What you need to do. Which lines of the records below contain the word "yellow"? Show each one.

━━ Records supplied ━━

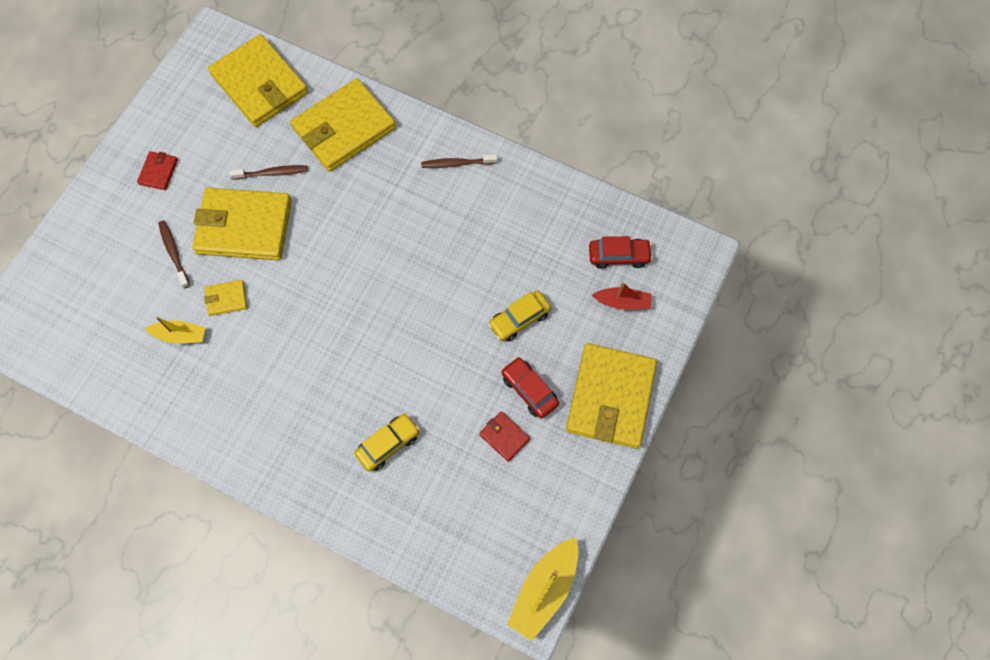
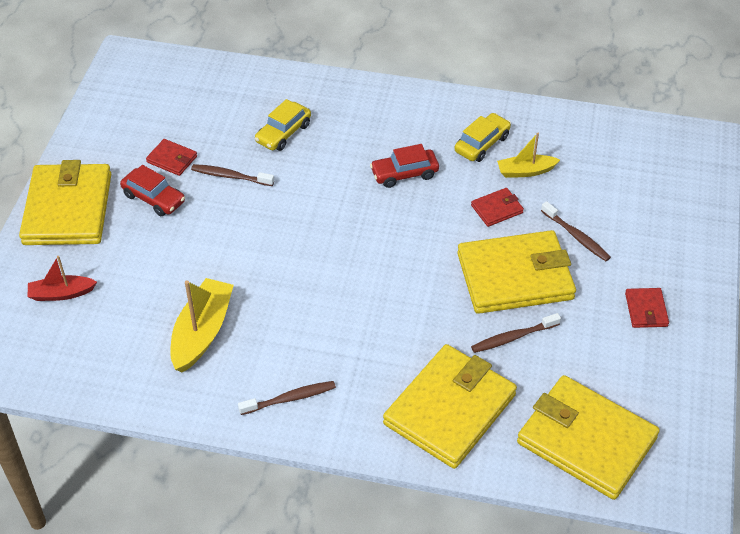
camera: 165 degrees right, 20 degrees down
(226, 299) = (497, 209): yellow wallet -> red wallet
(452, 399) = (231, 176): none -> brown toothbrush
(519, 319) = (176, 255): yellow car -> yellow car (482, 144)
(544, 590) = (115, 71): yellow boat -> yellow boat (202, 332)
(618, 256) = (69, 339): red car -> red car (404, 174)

━━━

Written reply.
(226, 299) = (497, 209): yellow wallet -> red wallet
(519, 319) = (176, 255): yellow car -> yellow car (482, 144)
(544, 590) = (115, 71): yellow boat -> yellow boat (202, 332)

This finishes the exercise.